Exercise objective
In the listing below, every line with the word "purple" needs to be copied.
BEGIN Extracted data
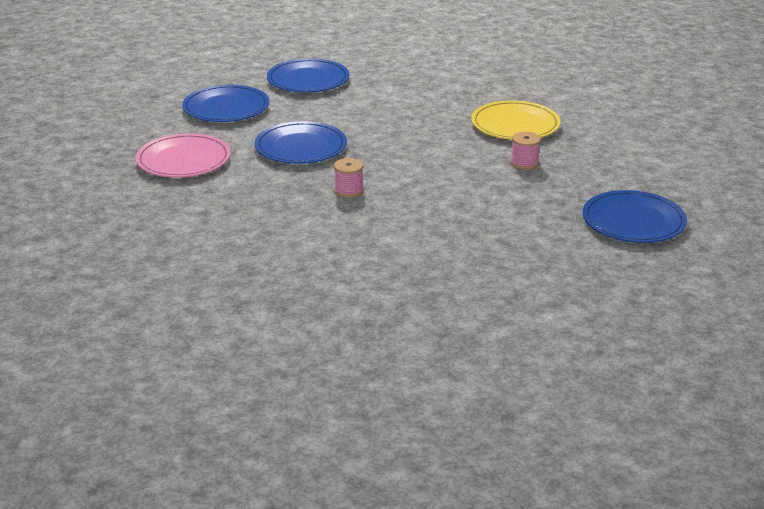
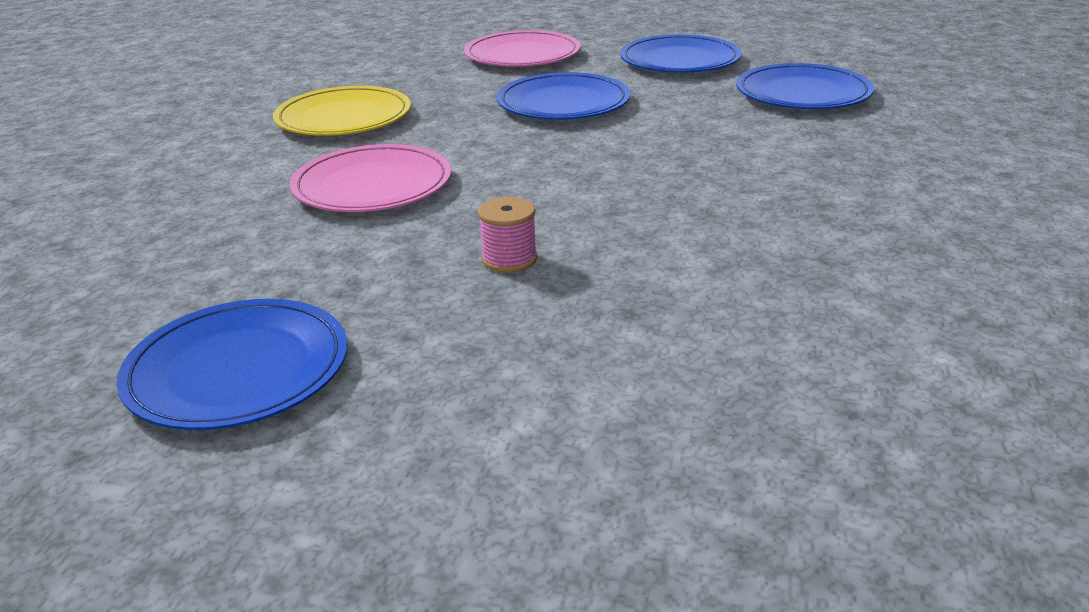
camera: 90 degrees right, 0 degrees up
(349, 191) = (426, 135): pink spool -> none
(430, 204) = (372, 185): none -> pink plate
(515, 125) = (682, 252): yellow plate -> yellow plate (343, 117)

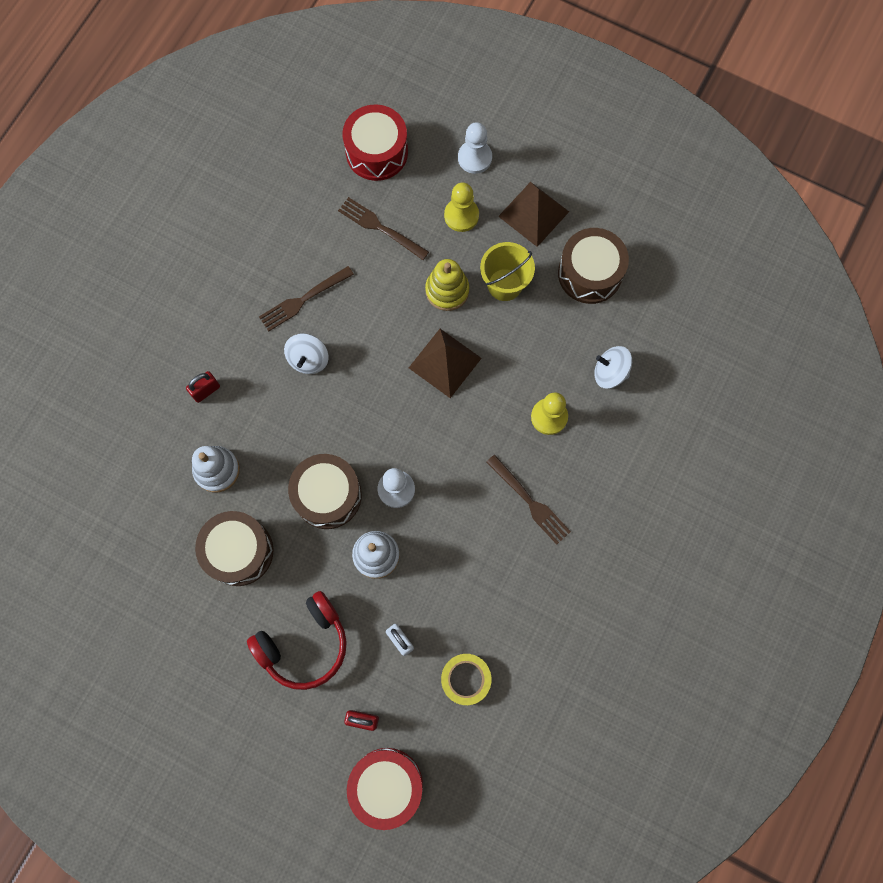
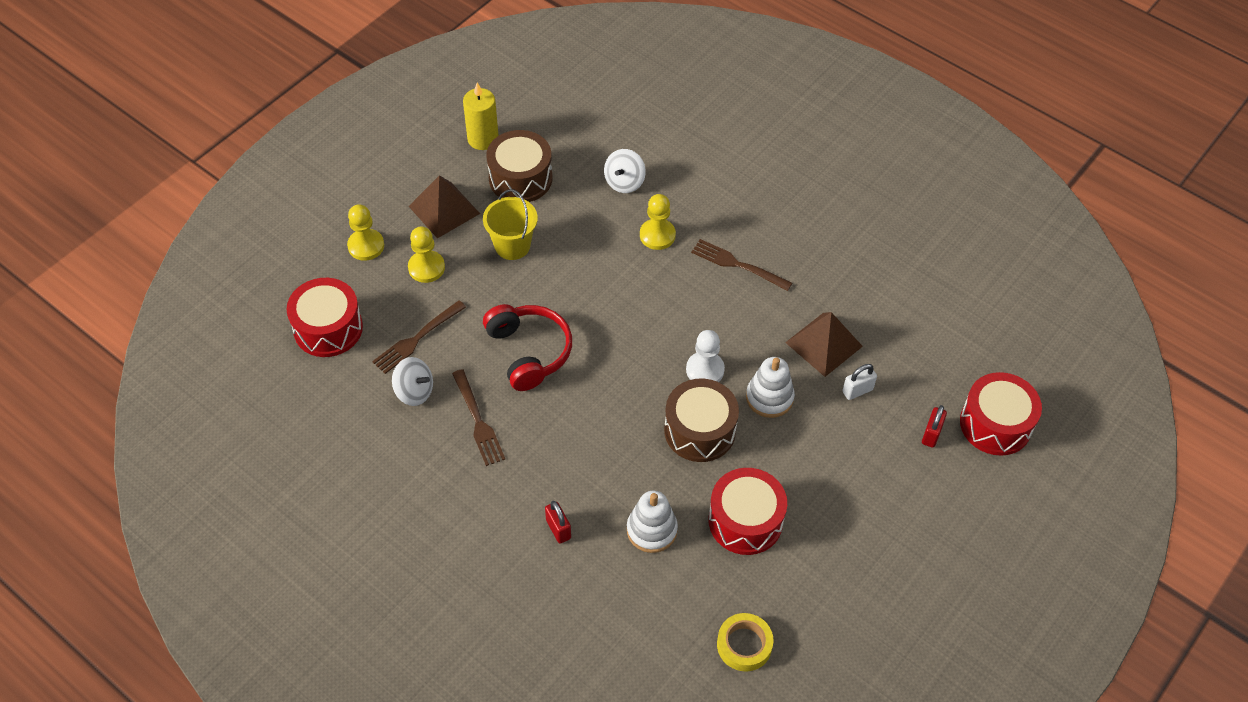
camera: 80 degrees left, 20 degrees down
(239, 551) = (745, 521): brown drum -> red drum
(304, 644) = (851, 474): red headphones -> red headphones (529, 352)
(308, 359) = (547, 426): white spinning top -> white spinning top (414, 391)
(445, 363) = (581, 308): brown pyramid -> brown pyramid (823, 344)
(447, 290) = (505, 293): yellow stacking toy -> none
(466, 679) = (900, 344): yellow tape -> yellow tape (744, 645)
(474, 158) = (366, 246): white pawn -> yellow pawn
(530, 501) = (737, 265): brown fork -> brown fork turned 120 degrees counterclockwise
(631, 227) = (483, 139): none -> yellow candle

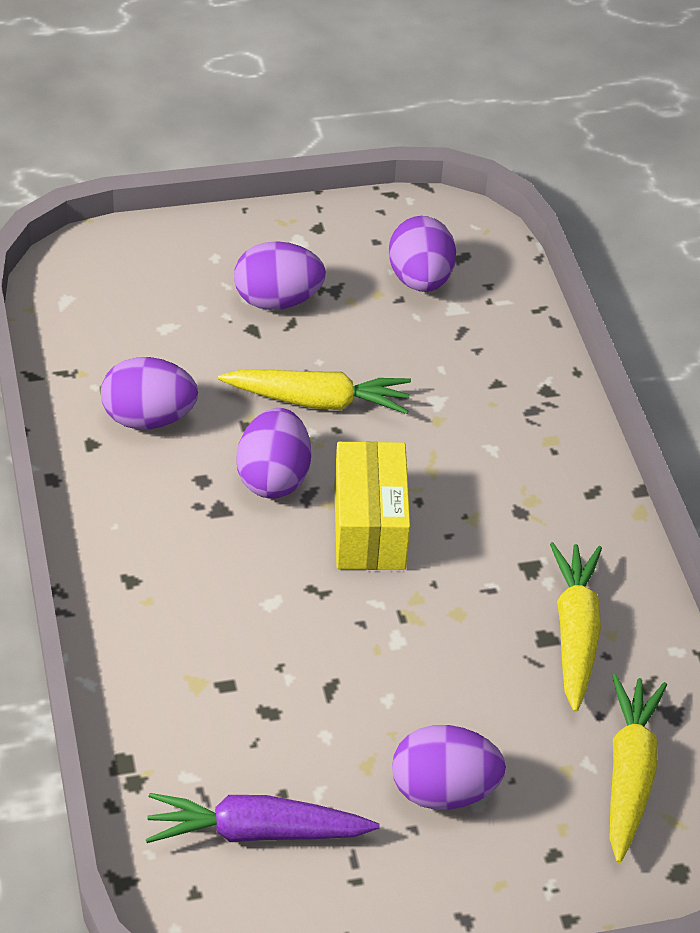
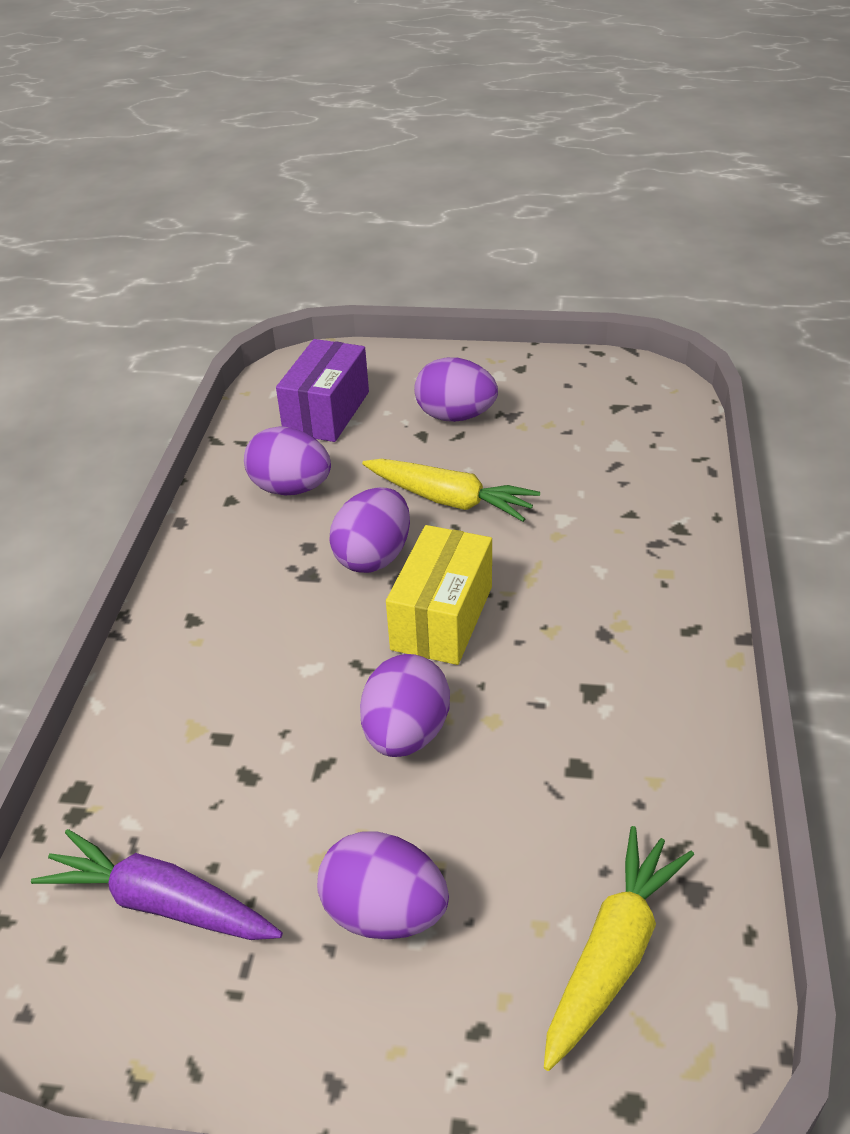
camera: 25 degrees right, 5 degrees down
(136, 319) = (327, 412): none -> purple box
(420, 280) = (594, 419): purple egg -> purple egg (406, 734)
(575, 633) = (612, 770): yellow carrot -> none

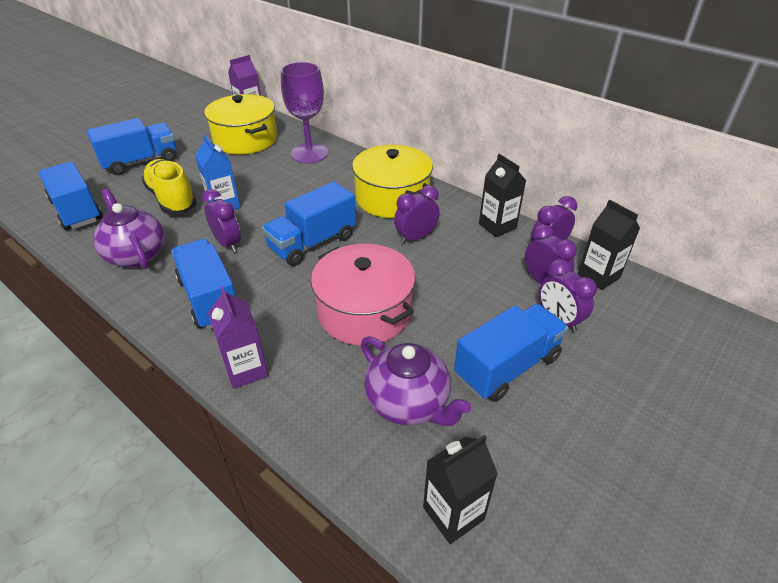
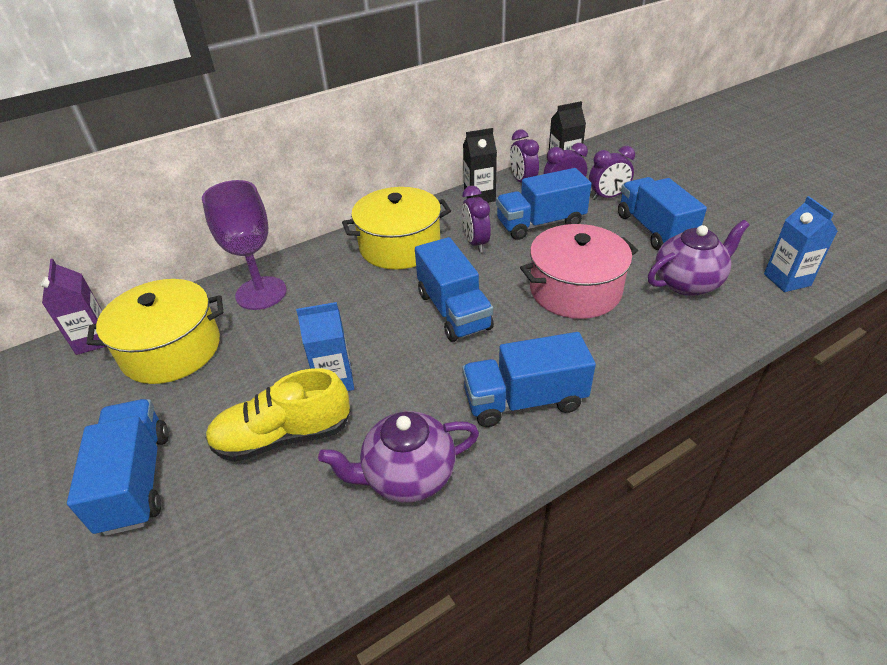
camera: 70 degrees left, 0 degrees up
(77, 211) = (239, 569): blue truck -> blue truck (540, 224)
(228, 244) = (424, 380): purple clock -> none
(246, 370) = (640, 376): purple carton -> none
(453, 513) = (787, 280): black carton -> blue carton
END Extracted data
Solution for this exercise
(136, 319) = (327, 412): none -> purple box
(420, 280) = (594, 419): purple egg -> purple egg (406, 734)
(228, 244) = (424, 380): purple clock -> none
(246, 370) = (640, 376): purple carton -> none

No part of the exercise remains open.